- **TASK DIRECTIONS**
Take the lines from the one containing "pink capsule: 3 -> 0" through the final line below and restate them exactly. Omit the pictures.

*** SUPPLIED MATERIAL ***

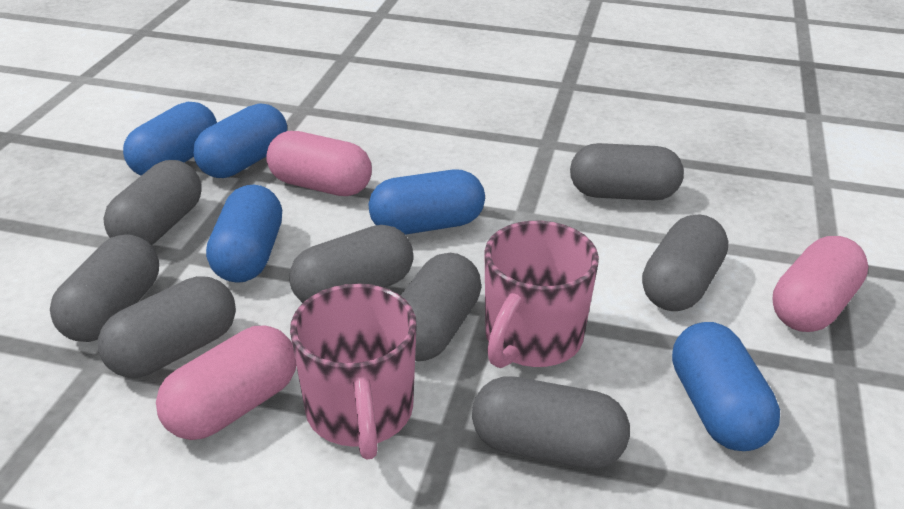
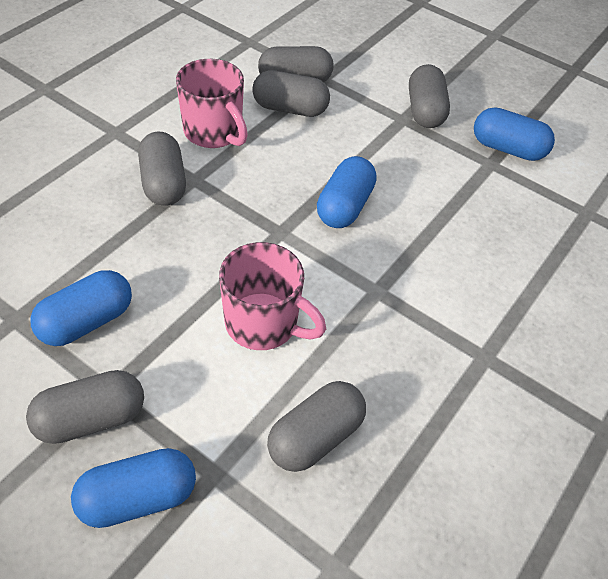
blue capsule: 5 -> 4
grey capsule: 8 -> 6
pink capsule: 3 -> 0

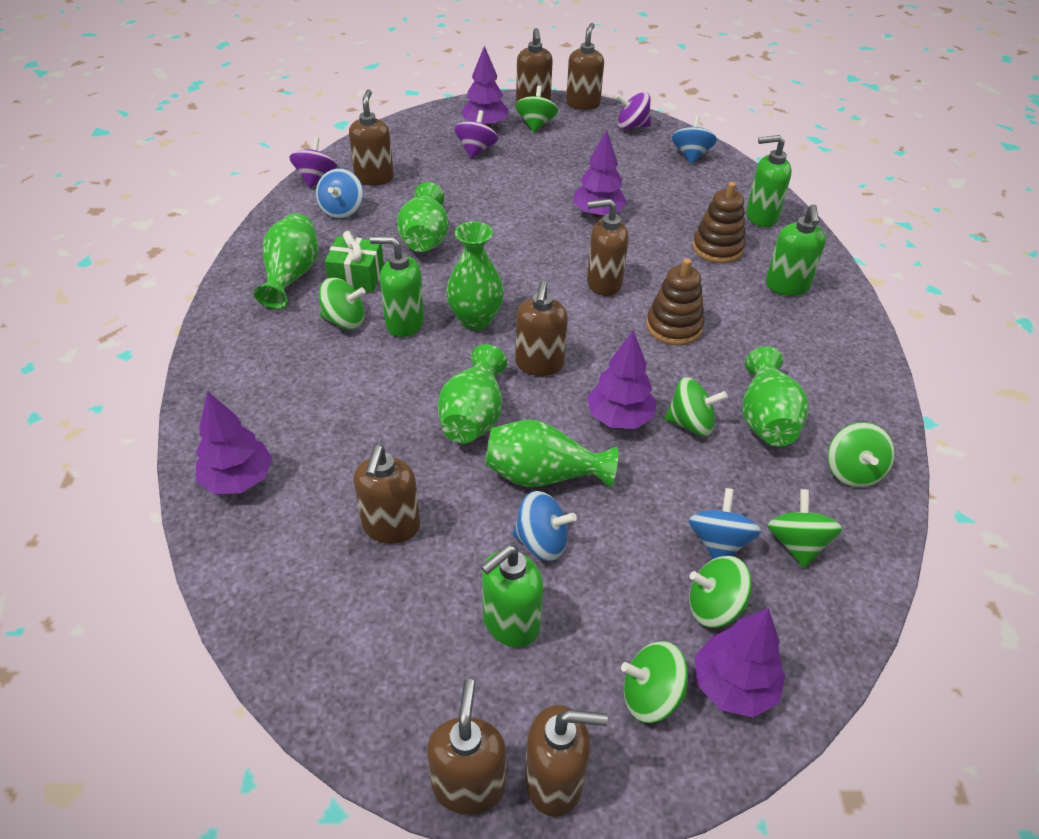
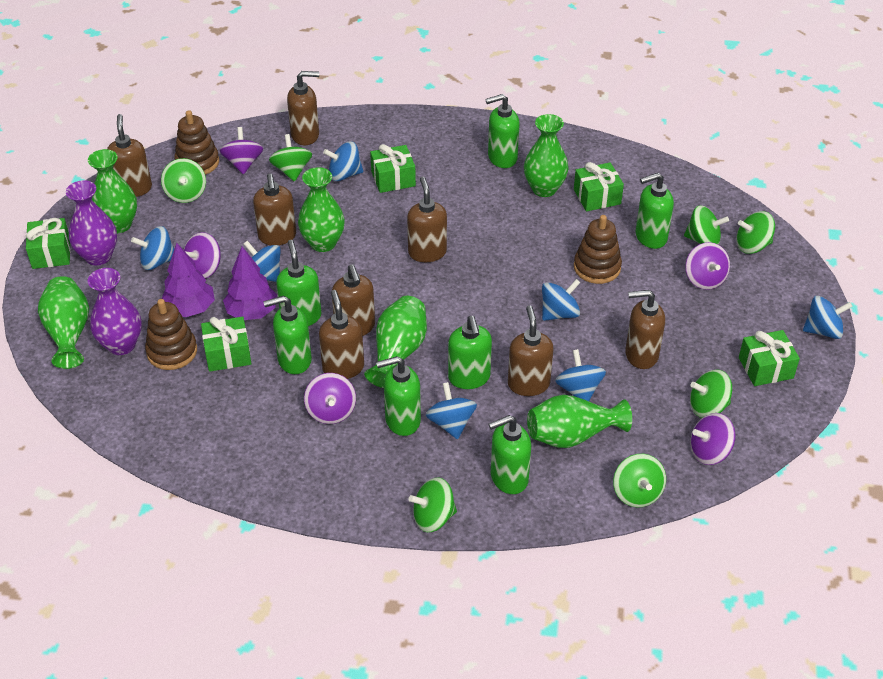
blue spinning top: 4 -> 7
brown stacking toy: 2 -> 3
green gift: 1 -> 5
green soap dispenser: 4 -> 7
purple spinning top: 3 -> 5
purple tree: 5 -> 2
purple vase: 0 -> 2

***

- **ANSWER SPACE**
pink capsule: 3 -> 0

blue spinning top: 4 -> 7
brown stacking toy: 2 -> 3
green gift: 1 -> 5
green soap dispenser: 4 -> 7
purple spinning top: 3 -> 5
purple tree: 5 -> 2
purple vase: 0 -> 2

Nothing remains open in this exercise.